Look below for the line that contains "JOY2 pin SW: TX -> D0", then copy it and each following line exactly, through and including the line that contains "BARO2 pin SDA: D10 -> D11".

---- DATASET ENTRIES

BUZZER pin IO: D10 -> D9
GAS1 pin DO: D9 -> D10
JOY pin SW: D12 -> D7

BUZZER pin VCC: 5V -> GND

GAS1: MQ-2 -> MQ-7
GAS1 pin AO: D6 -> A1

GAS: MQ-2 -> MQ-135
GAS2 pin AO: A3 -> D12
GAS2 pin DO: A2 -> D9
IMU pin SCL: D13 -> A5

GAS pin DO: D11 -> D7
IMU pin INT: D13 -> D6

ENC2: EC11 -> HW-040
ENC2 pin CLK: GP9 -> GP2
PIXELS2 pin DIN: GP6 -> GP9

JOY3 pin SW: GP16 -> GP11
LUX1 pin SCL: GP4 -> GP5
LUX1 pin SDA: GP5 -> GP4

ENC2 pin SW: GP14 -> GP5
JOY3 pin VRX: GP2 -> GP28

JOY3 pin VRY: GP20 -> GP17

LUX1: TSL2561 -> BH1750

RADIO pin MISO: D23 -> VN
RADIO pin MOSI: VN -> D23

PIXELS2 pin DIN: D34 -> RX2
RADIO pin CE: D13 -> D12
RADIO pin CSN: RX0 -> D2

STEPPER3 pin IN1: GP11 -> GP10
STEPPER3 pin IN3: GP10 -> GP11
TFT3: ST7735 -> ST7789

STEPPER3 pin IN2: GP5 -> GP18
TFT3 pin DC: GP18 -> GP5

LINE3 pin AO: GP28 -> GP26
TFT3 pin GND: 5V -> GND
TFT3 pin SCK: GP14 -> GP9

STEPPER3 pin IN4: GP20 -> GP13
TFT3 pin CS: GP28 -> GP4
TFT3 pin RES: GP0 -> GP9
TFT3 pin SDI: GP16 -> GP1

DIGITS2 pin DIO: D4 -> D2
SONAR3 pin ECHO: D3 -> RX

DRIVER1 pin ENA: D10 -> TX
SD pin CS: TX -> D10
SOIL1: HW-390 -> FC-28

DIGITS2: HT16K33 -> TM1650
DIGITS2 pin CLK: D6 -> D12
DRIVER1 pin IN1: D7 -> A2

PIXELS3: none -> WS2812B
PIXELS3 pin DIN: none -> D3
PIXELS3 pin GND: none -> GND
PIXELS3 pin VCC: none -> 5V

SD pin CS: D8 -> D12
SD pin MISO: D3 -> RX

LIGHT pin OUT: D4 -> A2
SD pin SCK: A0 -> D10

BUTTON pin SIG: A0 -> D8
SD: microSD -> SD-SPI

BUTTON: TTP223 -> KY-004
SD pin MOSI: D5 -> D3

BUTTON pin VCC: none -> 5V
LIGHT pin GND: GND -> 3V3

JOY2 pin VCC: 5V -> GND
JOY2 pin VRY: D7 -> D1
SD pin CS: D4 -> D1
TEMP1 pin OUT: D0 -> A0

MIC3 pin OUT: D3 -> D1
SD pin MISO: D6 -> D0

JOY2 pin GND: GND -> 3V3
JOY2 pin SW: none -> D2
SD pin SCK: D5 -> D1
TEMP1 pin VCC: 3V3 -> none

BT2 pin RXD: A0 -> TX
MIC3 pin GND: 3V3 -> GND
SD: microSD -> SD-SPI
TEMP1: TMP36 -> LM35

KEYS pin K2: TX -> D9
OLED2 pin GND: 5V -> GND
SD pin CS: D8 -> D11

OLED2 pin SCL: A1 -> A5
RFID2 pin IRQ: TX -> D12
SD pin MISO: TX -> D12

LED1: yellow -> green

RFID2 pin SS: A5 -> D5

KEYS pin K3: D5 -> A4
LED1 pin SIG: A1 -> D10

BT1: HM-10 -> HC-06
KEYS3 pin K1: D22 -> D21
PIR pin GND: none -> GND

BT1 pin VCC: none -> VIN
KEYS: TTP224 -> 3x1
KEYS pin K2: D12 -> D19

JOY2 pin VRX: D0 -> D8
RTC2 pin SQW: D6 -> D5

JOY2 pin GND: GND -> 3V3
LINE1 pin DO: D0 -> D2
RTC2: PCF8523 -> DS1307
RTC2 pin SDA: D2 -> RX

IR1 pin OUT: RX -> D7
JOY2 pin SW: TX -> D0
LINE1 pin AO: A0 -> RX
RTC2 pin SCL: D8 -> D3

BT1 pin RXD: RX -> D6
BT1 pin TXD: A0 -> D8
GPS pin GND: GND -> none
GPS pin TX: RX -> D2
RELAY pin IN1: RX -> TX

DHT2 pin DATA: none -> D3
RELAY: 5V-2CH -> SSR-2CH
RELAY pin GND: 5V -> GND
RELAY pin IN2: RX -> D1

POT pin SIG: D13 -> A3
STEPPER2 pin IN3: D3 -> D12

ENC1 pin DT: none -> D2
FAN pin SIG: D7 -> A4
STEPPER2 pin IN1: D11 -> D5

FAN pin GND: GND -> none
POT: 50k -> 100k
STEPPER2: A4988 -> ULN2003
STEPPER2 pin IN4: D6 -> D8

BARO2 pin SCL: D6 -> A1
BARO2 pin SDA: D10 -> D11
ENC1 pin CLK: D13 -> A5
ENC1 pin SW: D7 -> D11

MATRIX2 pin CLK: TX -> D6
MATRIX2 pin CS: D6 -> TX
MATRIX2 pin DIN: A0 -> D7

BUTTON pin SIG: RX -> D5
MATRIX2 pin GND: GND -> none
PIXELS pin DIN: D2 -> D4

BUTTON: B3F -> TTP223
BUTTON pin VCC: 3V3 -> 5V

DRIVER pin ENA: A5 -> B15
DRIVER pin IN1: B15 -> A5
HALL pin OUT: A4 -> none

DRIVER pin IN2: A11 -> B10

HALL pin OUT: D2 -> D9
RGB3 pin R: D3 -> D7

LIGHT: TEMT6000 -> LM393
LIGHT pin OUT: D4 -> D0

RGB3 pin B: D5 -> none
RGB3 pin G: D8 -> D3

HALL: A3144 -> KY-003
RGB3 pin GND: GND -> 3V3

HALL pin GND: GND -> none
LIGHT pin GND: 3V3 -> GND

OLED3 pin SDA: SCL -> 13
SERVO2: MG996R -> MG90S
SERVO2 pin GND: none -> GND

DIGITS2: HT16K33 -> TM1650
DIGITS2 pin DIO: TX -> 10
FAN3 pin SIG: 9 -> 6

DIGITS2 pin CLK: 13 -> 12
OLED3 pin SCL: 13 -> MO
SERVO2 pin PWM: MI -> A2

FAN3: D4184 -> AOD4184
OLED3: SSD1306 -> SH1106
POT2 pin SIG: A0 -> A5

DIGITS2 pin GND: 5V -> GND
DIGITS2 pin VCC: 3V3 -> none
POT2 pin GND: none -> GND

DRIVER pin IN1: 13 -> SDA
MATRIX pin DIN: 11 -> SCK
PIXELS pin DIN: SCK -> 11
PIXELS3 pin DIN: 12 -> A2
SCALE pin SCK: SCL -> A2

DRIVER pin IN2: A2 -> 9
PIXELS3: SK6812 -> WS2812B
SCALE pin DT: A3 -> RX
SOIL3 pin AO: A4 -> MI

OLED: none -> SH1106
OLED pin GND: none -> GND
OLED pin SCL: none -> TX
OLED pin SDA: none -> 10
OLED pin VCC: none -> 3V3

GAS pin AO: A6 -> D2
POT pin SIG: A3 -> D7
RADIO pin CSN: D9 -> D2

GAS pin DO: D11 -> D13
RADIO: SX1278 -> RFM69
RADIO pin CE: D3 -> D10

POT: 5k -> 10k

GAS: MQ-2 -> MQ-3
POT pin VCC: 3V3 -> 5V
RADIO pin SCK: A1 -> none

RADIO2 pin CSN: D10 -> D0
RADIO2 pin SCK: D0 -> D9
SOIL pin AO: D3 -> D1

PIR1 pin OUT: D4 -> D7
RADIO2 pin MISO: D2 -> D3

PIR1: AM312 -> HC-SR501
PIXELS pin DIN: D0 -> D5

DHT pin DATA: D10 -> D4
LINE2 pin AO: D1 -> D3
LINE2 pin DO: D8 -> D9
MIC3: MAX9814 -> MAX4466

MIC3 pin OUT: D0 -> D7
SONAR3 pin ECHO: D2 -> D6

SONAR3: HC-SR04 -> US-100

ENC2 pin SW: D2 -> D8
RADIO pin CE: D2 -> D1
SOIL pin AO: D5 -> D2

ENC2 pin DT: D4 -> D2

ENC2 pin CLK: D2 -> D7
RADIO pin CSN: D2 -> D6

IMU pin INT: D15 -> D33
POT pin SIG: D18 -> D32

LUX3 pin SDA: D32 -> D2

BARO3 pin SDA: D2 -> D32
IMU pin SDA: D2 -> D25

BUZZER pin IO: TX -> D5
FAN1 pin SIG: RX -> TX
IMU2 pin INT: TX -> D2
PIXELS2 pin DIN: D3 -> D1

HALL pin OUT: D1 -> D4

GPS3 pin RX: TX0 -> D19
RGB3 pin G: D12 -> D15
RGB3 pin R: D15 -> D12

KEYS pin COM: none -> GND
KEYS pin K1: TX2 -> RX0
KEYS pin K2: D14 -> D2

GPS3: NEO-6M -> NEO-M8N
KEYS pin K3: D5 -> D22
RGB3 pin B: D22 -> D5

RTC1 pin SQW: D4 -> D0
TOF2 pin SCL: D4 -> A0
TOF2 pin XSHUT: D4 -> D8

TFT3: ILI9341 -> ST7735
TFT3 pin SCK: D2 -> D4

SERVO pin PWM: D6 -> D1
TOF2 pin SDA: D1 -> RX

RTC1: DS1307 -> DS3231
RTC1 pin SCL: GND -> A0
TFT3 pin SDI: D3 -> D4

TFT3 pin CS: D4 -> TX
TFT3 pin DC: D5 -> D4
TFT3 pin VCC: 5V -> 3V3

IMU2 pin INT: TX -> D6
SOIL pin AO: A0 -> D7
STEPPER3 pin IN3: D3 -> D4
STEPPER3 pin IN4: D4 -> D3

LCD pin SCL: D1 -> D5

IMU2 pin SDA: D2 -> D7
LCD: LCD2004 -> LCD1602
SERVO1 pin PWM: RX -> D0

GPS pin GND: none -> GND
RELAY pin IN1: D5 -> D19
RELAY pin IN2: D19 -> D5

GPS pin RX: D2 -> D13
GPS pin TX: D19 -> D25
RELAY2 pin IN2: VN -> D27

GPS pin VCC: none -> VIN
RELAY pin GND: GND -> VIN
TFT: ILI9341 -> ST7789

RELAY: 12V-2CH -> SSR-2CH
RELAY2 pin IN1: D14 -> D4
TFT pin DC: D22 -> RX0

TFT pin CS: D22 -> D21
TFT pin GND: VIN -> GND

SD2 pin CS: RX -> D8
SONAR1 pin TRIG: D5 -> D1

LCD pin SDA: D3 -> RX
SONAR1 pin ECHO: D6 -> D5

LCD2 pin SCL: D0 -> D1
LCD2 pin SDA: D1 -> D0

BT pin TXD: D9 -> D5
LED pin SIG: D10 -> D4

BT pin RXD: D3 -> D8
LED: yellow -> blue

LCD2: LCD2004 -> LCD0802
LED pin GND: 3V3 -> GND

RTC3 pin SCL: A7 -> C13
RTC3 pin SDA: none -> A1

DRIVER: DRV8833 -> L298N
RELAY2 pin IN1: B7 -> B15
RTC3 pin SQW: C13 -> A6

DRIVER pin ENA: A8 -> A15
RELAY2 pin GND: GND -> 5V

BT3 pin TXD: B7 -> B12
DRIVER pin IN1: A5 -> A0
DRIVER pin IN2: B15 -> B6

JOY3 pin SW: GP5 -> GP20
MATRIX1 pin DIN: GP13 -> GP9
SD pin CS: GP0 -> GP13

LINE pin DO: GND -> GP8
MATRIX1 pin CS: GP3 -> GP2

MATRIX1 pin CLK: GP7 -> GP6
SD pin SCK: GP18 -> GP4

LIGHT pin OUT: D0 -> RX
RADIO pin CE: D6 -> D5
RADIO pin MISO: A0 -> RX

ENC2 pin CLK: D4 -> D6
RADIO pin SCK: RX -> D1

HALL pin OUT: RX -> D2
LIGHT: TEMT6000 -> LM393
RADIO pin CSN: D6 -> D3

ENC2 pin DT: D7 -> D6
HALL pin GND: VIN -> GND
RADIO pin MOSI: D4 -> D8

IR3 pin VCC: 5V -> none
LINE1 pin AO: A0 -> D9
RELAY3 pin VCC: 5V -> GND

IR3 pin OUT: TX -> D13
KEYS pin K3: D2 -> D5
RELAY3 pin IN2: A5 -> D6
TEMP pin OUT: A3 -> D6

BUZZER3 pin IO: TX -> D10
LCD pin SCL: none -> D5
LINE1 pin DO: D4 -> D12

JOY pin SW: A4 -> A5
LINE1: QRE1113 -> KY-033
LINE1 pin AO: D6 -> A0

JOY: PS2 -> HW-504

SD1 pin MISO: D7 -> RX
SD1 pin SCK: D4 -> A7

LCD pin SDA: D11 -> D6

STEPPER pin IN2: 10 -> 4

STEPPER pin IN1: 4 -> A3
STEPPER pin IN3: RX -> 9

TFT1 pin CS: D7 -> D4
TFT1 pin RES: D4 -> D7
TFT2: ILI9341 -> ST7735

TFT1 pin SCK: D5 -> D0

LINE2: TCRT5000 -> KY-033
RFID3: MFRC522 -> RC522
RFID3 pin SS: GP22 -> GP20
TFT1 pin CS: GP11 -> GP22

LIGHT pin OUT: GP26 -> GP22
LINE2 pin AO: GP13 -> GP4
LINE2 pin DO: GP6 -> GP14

--------

## ANSWER TO THE EXERCISE
JOY2 pin SW: TX -> D0
LINE1 pin AO: A0 -> RX
RTC2 pin SCL: D8 -> D3

BT1 pin RXD: RX -> D6
BT1 pin TXD: A0 -> D8
GPS pin GND: GND -> none
GPS pin TX: RX -> D2
RELAY pin IN1: RX -> TX

DHT2 pin DATA: none -> D3
RELAY: 5V-2CH -> SSR-2CH
RELAY pin GND: 5V -> GND
RELAY pin IN2: RX -> D1

POT pin SIG: D13 -> A3
STEPPER2 pin IN3: D3 -> D12

ENC1 pin DT: none -> D2
FAN pin SIG: D7 -> A4
STEPPER2 pin IN1: D11 -> D5

FAN pin GND: GND -> none
POT: 50k -> 100k
STEPPER2: A4988 -> ULN2003
STEPPER2 pin IN4: D6 -> D8

BARO2 pin SCL: D6 -> A1
BARO2 pin SDA: D10 -> D11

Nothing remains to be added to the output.